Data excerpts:
+ + + + +

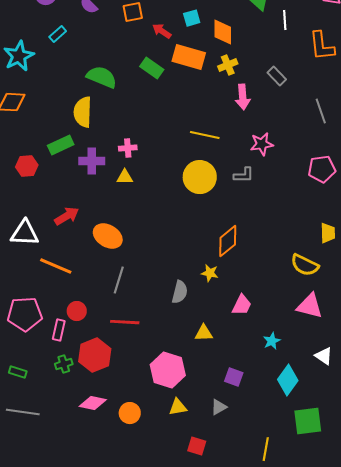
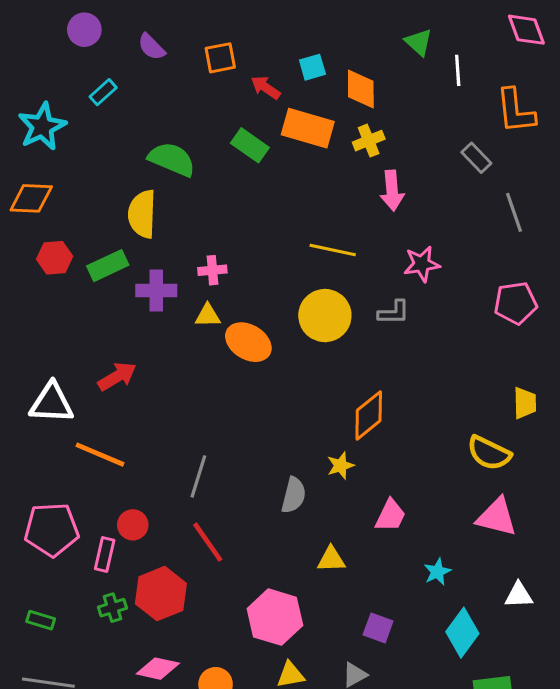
gray rectangle: (277, 76) -> (476, 158), moved
red hexagon: (27, 166) -> (55, 258), moved
orange ellipse: (108, 236) -> (248, 342), moved
yellow star: (210, 273) -> (341, 466), turned -30
red line: (125, 322) -> (208, 542), turned 52
white triangle: (324, 356) -> (519, 595), turned -36

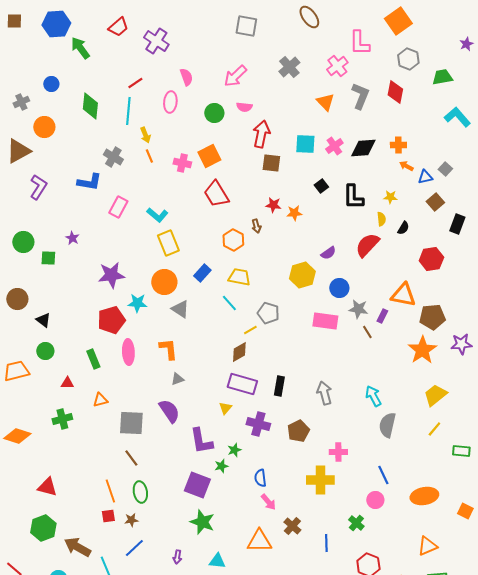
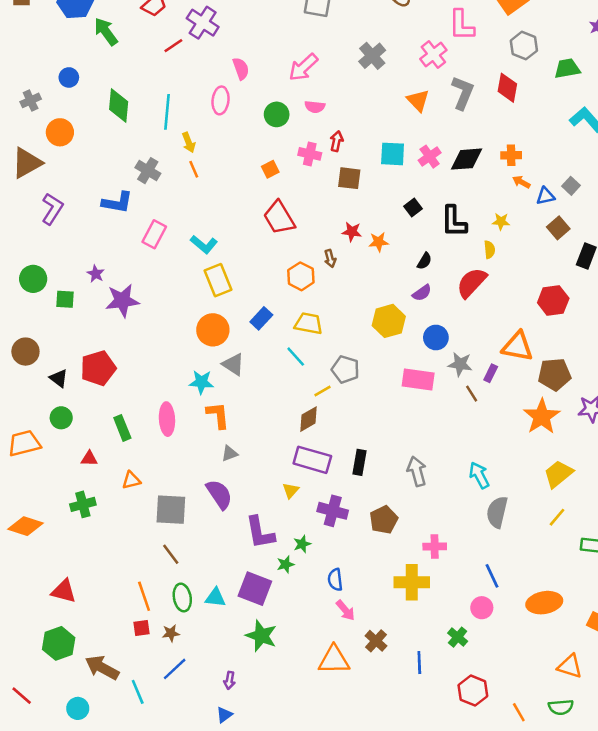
red line: (135, 83) -> (173, 46), moved
red arrow: (261, 134) -> (336, 141), size x0.6
orange square: (209, 156) -> (270, 169), size x0.6
pink cross: (182, 163) -> (310, 154), moved
black semicircle: (403, 228) -> (424, 261), moved
purple star: (111, 275) -> (122, 301), moved
cyan star: (137, 303) -> (201, 382), moved
red pentagon: (111, 320) -> (98, 368), moved
orange triangle: (427, 546) -> (570, 666), moved, turned 40
cyan triangle: (217, 561) -> (215, 598), moved

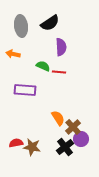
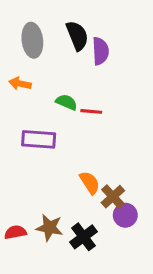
black semicircle: (50, 23) -> (77, 36), turned -78
purple semicircle: (61, 47) -> (100, 51), moved
red semicircle: (16, 143) -> (15, 232), moved
black cross: (65, 147) -> (83, 237), moved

+ + + + +

> Exercise objective: Pictures aside, reproduce all of the data exactly.

> Answer:
gray rectangle: (277, 76) -> (476, 158), moved
red hexagon: (27, 166) -> (55, 258), moved
orange ellipse: (108, 236) -> (248, 342), moved
yellow star: (210, 273) -> (341, 466), turned -30
red line: (125, 322) -> (208, 542), turned 52
white triangle: (324, 356) -> (519, 595), turned -36

red line: (135, 83) -> (173, 46), moved
red arrow: (261, 134) -> (336, 141), size x0.6
orange square: (209, 156) -> (270, 169), size x0.6
pink cross: (182, 163) -> (310, 154), moved
black semicircle: (403, 228) -> (424, 261), moved
purple star: (111, 275) -> (122, 301), moved
cyan star: (137, 303) -> (201, 382), moved
red pentagon: (111, 320) -> (98, 368), moved
orange triangle: (427, 546) -> (570, 666), moved, turned 40
cyan triangle: (217, 561) -> (215, 598), moved

black semicircle: (50, 23) -> (77, 36), turned -78
purple semicircle: (61, 47) -> (100, 51), moved
red semicircle: (16, 143) -> (15, 232), moved
black cross: (65, 147) -> (83, 237), moved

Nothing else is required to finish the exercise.